● WORK TO COMPLETE
Scan the following material for the string "screwdriver" and copy each line in which it appears.

● RECORDS FOR THIS EXERCISE
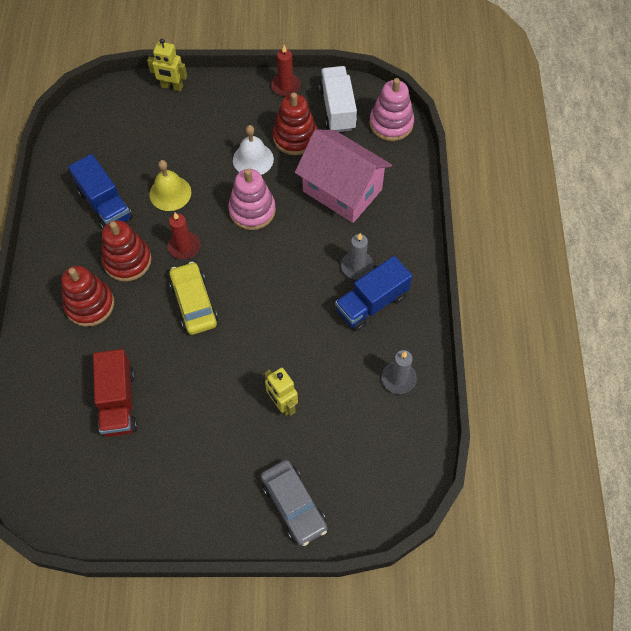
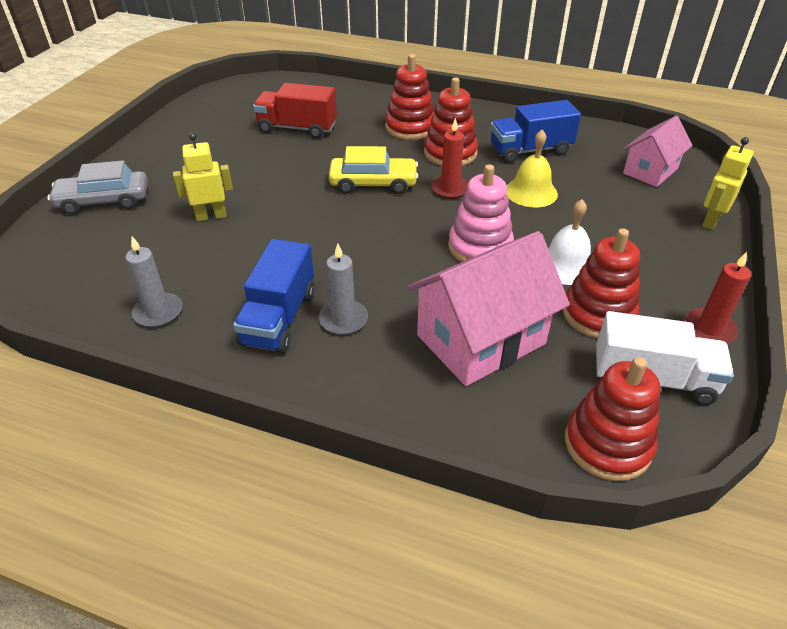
camera: 110 degrees right, 20 degrees down
blue truck [335,256,412,331] -> blue truck turned 150 degrees counterclockwise [233,239,314,353]
pink stacking toy [369,78,414,141] -> red stacking toy [565,357,660,481]
none -> pink house [623,116,693,187]

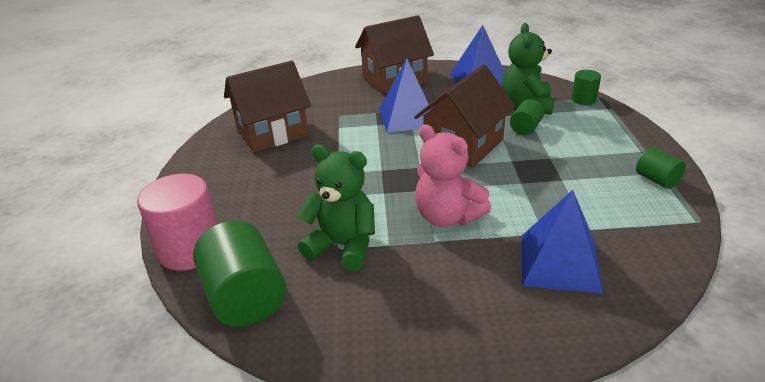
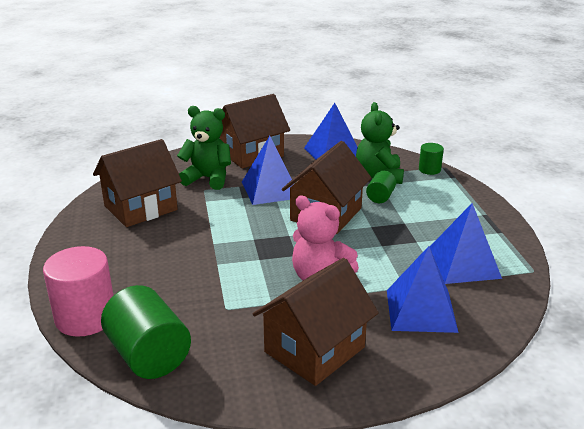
camera: 10 degrees left, 5 degrees down
green teddy bear [297,144,375,271] -> green teddy bear moved to [177,106,231,190]
green cylinder [636,147,686,189] -> none
none -> brown house [253,258,379,386]
none -> blue pyramid [430,203,502,284]

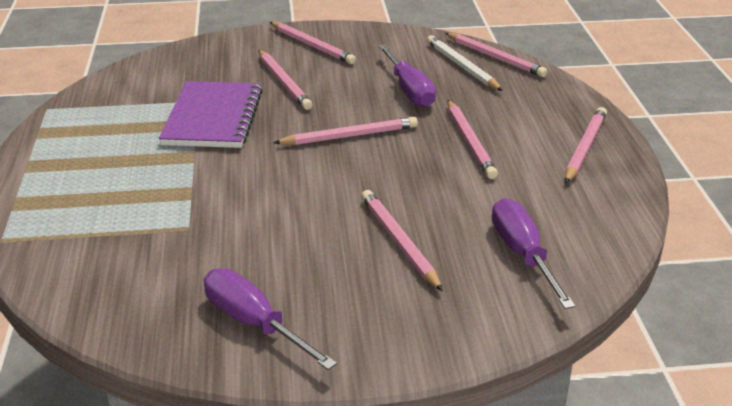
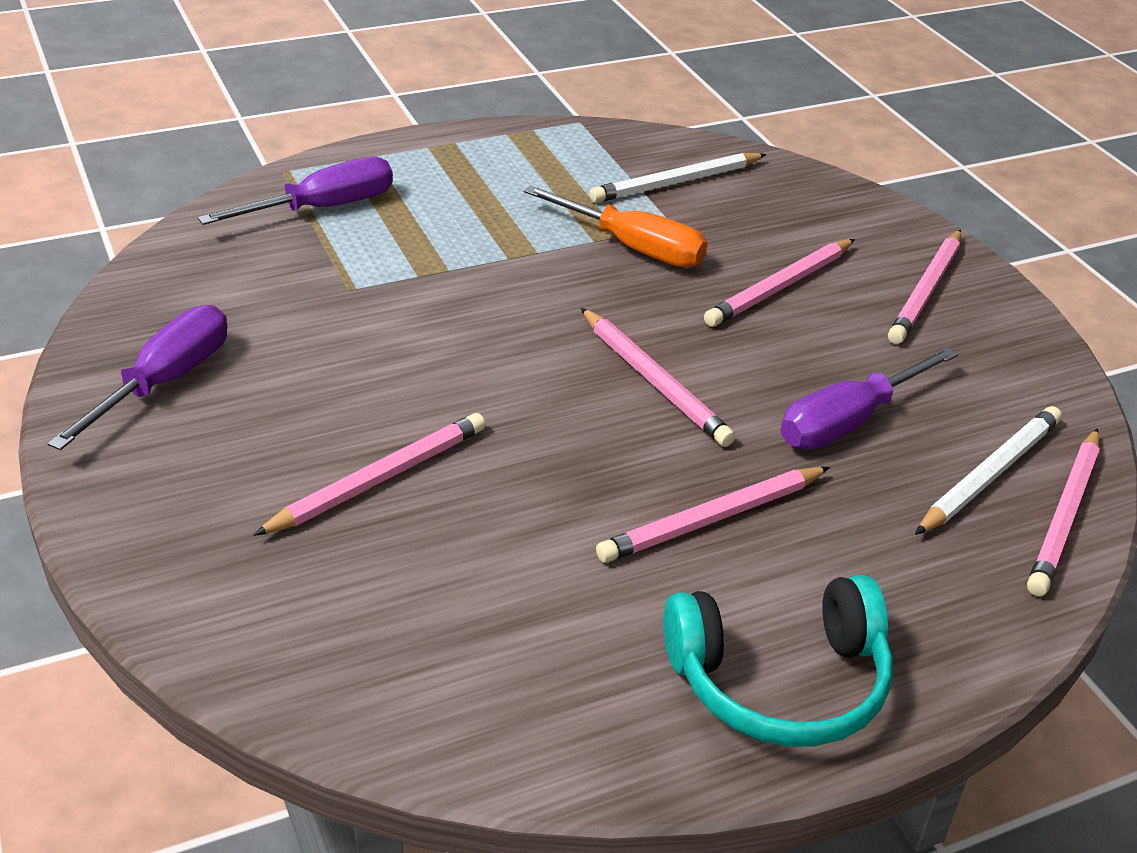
camera: 70 degrees right, 5 degrees up
purple notebook [159,81,263,148] -> orange screwdriver [523,185,707,268]
purple screwdriver [492,198,576,309] -> purple screwdriver moved to [198,156,393,225]
pink pencil [565,107,607,183] -> turquoise headphones [663,575,893,747]
none -> white pencil [589,153,766,203]

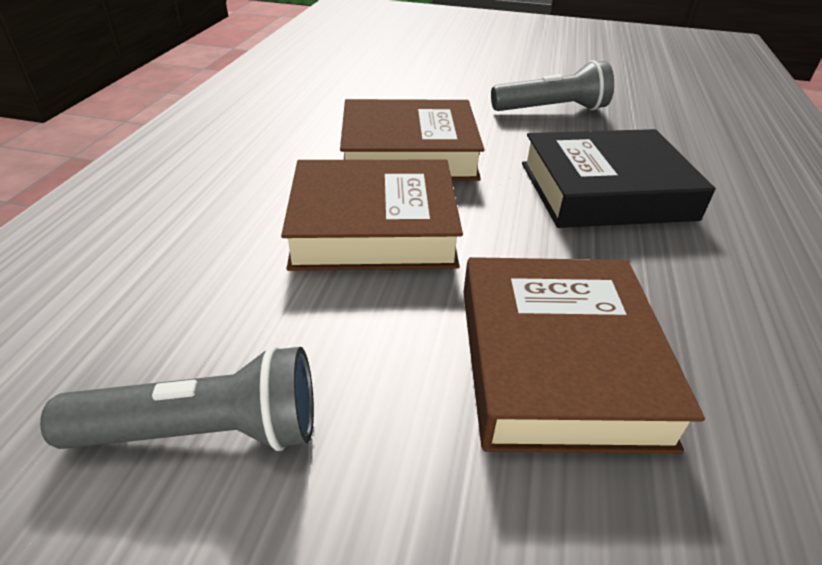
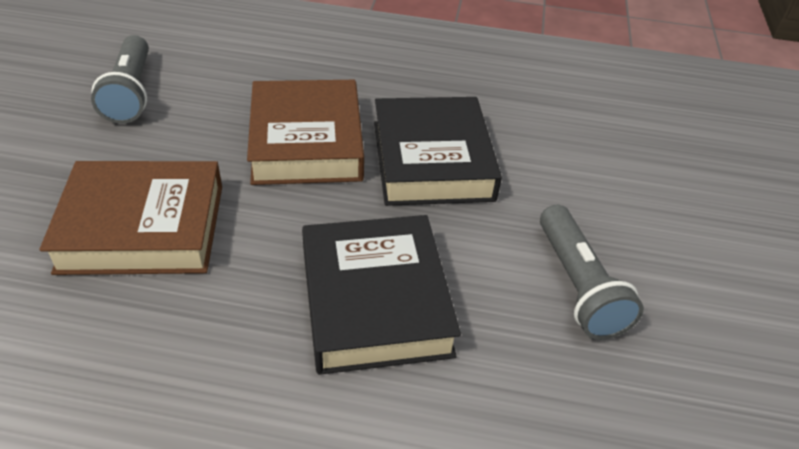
camera: 85 degrees right, 5 degrees up
brown book [340,99,484,181] -> black book [374,97,502,206]

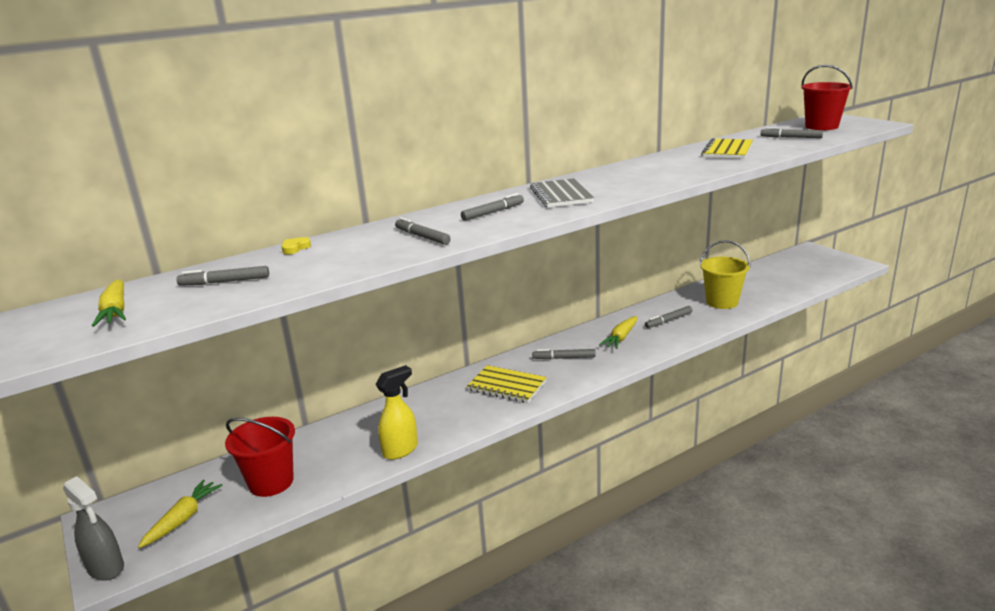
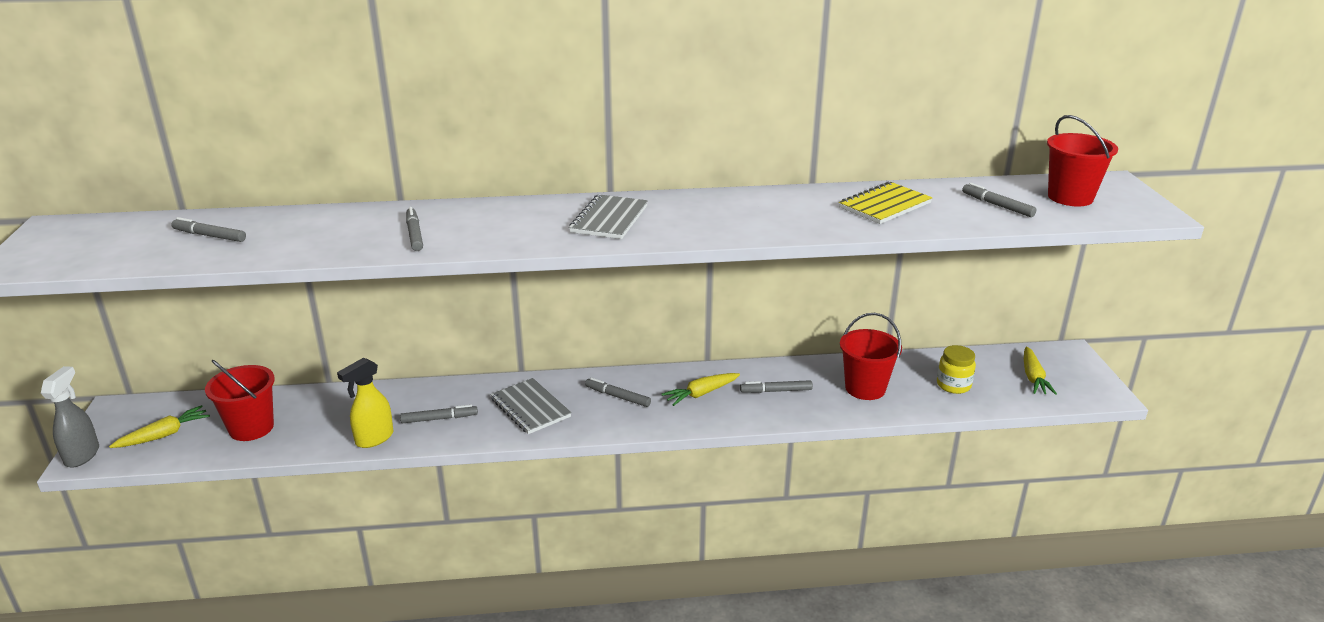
camera: 25 degrees right, 5 degrees up
grey spray bottle [63,476,124,581] -> grey spray bottle turned 150 degrees counterclockwise [41,366,99,468]
yellow carrot [92,280,126,327] -> yellow carrot moved to [1024,347,1057,395]
yellow heart [281,237,311,254] -> none
yellow spray bottle [376,365,418,460] -> yellow spray bottle turned 150 degrees clockwise [337,357,393,448]
grey marker [461,193,524,221] -> grey marker moved to [400,404,478,423]
yellow notebook [467,365,547,403] -> grey notebook [490,378,572,434]
yellow bucket [699,240,751,309] -> red bucket [840,313,902,400]
none -> yellow jar [937,345,976,394]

● EXPECTED ANSWER
purple notebook [159,81,263,148] -> orange screwdriver [523,185,707,268]
purple screwdriver [492,198,576,309] -> purple screwdriver moved to [198,156,393,225]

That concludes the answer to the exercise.